(Stored records)
__________________________________________________
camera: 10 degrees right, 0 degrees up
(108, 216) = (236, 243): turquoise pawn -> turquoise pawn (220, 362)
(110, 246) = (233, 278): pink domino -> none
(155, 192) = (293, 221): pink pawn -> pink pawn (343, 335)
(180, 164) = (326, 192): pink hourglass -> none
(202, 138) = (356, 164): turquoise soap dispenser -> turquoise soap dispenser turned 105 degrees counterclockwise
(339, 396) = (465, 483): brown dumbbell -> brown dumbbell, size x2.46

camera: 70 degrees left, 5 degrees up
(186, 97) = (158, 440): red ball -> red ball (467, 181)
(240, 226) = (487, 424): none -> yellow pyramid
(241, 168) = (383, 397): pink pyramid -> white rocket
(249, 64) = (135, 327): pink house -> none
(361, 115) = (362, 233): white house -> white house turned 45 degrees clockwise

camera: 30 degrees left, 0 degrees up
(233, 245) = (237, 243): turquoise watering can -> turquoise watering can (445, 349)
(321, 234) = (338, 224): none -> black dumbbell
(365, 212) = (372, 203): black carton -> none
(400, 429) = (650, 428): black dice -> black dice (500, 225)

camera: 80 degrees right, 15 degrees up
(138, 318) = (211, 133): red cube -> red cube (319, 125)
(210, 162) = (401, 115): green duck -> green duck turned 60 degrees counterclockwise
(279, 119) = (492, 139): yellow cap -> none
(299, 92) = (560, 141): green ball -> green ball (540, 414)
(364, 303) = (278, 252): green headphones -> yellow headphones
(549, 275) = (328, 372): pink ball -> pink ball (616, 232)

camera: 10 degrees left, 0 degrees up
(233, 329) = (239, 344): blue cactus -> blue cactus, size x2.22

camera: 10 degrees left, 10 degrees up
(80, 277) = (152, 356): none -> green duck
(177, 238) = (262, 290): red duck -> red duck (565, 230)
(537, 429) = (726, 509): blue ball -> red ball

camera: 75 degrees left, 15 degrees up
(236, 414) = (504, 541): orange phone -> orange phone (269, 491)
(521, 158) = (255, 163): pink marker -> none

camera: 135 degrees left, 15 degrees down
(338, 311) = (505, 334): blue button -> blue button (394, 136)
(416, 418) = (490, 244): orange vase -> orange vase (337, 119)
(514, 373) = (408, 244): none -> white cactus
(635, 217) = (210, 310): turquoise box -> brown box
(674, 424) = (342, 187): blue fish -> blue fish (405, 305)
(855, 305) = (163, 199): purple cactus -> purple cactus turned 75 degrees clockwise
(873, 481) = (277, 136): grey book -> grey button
__________________________________________________
#### [WHAT TO DO]
However many lines the data holds, return each one exactly.

#### [OUTPUT OF THE TASK]
camera: 10 degrees right, 0 degrees up
(108, 216) = (236, 243): turquoise pawn -> turquoise pawn (220, 362)
(110, 246) = (233, 278): pink domino -> none
(155, 192) = (293, 221): pink pawn -> pink pawn (343, 335)
(180, 164) = (326, 192): pink hourglass -> none
(202, 138) = (356, 164): turquoise soap dispenser -> turquoise soap dispenser turned 105 degrees counterclockwise
(339, 396) = (465, 483): brown dumbbell -> brown dumbbell, size x2.46

camera: 70 degrees left, 5 degrees up
(186, 97) = (158, 440): red ball -> red ball (467, 181)
(240, 226) = (487, 424): none -> yellow pyramid
(241, 168) = (383, 397): pink pyramid -> white rocket
(249, 64) = (135, 327): pink house -> none
(361, 115) = (362, 233): white house -> white house turned 45 degrees clockwise

camera: 30 degrees left, 0 degrees up
(233, 245) = (237, 243): turquoise watering can -> turquoise watering can (445, 349)
(321, 234) = (338, 224): none -> black dumbbell
(365, 212) = (372, 203): black carton -> none
(400, 429) = (650, 428): black dice -> black dice (500, 225)

camera: 80 degrees right, 15 degrees up
(138, 318) = (211, 133): red cube -> red cube (319, 125)
(210, 162) = (401, 115): green duck -> green duck turned 60 degrees counterclockwise
(279, 119) = (492, 139): yellow cap -> none
(299, 92) = (560, 141): green ball -> green ball (540, 414)
(364, 303) = (278, 252): green headphones -> yellow headphones
(549, 275) = (328, 372): pink ball -> pink ball (616, 232)

camera: 10 degrees left, 0 degrees up
(233, 329) = (239, 344): blue cactus -> blue cactus, size x2.22

camera: 10 degrees left, 10 degrees up
(80, 277) = (152, 356): none -> green duck
(177, 238) = (262, 290): red duck -> red duck (565, 230)
(537, 429) = (726, 509): blue ball -> red ball

camera: 75 degrees left, 15 degrees up
(236, 414) = (504, 541): orange phone -> orange phone (269, 491)
(521, 158) = (255, 163): pink marker -> none

camera: 135 degrees left, 15 degrees down
(338, 311) = (505, 334): blue button -> blue button (394, 136)
(416, 418) = (490, 244): orange vase -> orange vase (337, 119)
(514, 373) = (408, 244): none -> white cactus
(635, 217) = (210, 310): turquoise box -> brown box
(674, 424) = (342, 187): blue fish -> blue fish (405, 305)
(855, 305) = (163, 199): purple cactus -> purple cactus turned 75 degrees clockwise
(873, 481) = (277, 136): grey book -> grey button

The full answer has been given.